SUPPLIED MATERIAL
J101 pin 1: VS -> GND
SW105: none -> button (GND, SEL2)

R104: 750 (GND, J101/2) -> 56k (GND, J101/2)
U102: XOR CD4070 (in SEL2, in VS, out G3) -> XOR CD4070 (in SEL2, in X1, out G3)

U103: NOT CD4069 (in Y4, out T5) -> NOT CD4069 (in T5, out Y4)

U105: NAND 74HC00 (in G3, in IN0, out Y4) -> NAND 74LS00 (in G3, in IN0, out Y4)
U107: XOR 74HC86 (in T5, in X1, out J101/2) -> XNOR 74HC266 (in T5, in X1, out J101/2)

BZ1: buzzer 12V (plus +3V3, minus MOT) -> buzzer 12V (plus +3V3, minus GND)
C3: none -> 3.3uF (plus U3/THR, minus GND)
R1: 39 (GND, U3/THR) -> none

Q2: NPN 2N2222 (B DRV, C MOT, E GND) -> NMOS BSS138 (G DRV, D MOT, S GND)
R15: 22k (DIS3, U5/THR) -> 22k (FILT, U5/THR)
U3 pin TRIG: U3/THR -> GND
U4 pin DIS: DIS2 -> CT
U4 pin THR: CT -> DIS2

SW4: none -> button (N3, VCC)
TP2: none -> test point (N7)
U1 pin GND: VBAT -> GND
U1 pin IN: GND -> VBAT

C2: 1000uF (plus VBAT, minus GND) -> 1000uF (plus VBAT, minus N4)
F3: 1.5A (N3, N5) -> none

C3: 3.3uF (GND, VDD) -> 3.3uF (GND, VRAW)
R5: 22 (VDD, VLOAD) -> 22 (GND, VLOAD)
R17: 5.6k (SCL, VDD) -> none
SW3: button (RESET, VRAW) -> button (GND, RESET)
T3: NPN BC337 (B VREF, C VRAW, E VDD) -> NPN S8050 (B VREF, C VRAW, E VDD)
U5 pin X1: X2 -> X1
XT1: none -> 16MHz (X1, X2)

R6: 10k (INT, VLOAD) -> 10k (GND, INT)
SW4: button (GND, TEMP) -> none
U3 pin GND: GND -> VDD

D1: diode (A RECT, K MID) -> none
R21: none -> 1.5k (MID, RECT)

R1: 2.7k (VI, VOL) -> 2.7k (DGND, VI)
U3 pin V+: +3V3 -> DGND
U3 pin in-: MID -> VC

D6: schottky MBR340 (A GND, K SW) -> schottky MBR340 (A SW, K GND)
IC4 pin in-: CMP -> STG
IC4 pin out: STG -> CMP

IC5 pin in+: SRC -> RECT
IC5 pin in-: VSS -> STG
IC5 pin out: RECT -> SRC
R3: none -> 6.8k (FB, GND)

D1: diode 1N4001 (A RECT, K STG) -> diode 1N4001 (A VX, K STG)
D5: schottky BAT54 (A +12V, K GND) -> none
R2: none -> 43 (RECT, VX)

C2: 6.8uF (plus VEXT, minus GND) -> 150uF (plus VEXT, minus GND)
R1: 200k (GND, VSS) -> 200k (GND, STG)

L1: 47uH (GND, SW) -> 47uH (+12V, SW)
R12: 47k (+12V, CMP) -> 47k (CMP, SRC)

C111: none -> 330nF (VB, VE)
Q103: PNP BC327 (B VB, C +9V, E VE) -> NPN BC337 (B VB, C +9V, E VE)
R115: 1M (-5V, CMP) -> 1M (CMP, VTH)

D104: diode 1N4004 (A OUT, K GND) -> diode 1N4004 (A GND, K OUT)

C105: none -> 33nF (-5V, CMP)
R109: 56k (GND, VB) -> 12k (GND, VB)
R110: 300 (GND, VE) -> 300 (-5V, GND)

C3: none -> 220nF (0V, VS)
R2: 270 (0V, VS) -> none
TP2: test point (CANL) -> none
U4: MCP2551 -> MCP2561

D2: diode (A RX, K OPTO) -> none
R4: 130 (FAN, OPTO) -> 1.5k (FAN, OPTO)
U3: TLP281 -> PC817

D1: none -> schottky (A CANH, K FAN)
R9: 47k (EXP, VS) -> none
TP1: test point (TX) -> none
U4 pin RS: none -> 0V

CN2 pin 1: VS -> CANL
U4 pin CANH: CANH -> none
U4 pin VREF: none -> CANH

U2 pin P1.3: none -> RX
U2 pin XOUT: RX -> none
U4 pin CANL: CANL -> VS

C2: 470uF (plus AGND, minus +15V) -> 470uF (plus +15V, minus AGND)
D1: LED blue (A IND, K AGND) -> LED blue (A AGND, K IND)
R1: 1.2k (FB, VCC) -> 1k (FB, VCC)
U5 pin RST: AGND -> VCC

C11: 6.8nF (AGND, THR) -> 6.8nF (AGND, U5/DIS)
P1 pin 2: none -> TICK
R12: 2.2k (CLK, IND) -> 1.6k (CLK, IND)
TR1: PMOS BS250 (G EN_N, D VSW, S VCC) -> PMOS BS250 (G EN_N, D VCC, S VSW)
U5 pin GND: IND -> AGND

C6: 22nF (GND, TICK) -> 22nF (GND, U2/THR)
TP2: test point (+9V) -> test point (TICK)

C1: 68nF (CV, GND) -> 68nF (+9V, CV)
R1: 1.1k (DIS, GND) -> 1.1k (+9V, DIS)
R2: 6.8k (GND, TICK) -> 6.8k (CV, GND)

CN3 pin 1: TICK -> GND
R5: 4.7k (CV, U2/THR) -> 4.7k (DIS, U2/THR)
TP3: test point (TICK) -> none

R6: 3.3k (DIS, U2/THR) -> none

PROBLEM TO WORK ON
Beginning with the line containing "C3: none -> 3.3uF (plus U3/THR, minus GND)" and ending with the line containing "C2: 6.8uF (plus", extract those lines exactly from the listing above, and only those.

SOLUTION FOR THIS EXERCISE
C3: none -> 3.3uF (plus U3/THR, minus GND)
R1: 39 (GND, U3/THR) -> none

Q2: NPN 2N2222 (B DRV, C MOT, E GND) -> NMOS BSS138 (G DRV, D MOT, S GND)
R15: 22k (DIS3, U5/THR) -> 22k (FILT, U5/THR)
U3 pin TRIG: U3/THR -> GND
U4 pin DIS: DIS2 -> CT
U4 pin THR: CT -> DIS2

SW4: none -> button (N3, VCC)
TP2: none -> test point (N7)
U1 pin GND: VBAT -> GND
U1 pin IN: GND -> VBAT

C2: 1000uF (plus VBAT, minus GND) -> 1000uF (plus VBAT, minus N4)
F3: 1.5A (N3, N5) -> none

C3: 3.3uF (GND, VDD) -> 3.3uF (GND, VRAW)
R5: 22 (VDD, VLOAD) -> 22 (GND, VLOAD)
R17: 5.6k (SCL, VDD) -> none
SW3: button (RESET, VRAW) -> button (GND, RESET)
T3: NPN BC337 (B VREF, C VRAW, E VDD) -> NPN S8050 (B VREF, C VRAW, E VDD)
U5 pin X1: X2 -> X1
XT1: none -> 16MHz (X1, X2)

R6: 10k (INT, VLOAD) -> 10k (GND, INT)
SW4: button (GND, TEMP) -> none
U3 pin GND: GND -> VDD

D1: diode (A RECT, K MID) -> none
R21: none -> 1.5k (MID, RECT)

R1: 2.7k (VI, VOL) -> 2.7k (DGND, VI)
U3 pin V+: +3V3 -> DGND
U3 pin in-: MID -> VC

D6: schottky MBR340 (A GND, K SW) -> schottky MBR340 (A SW, K GND)
IC4 pin in-: CMP -> STG
IC4 pin out: STG -> CMP

IC5 pin in+: SRC -> RECT
IC5 pin in-: VSS -> STG
IC5 pin out: RECT -> SRC
R3: none -> 6.8k (FB, GND)

D1: diode 1N4001 (A RECT, K STG) -> diode 1N4001 (A VX, K STG)
D5: schottky BAT54 (A +12V, K GND) -> none
R2: none -> 43 (RECT, VX)

C2: 6.8uF (plus VEXT, minus GND) -> 150uF (plus VEXT, minus GND)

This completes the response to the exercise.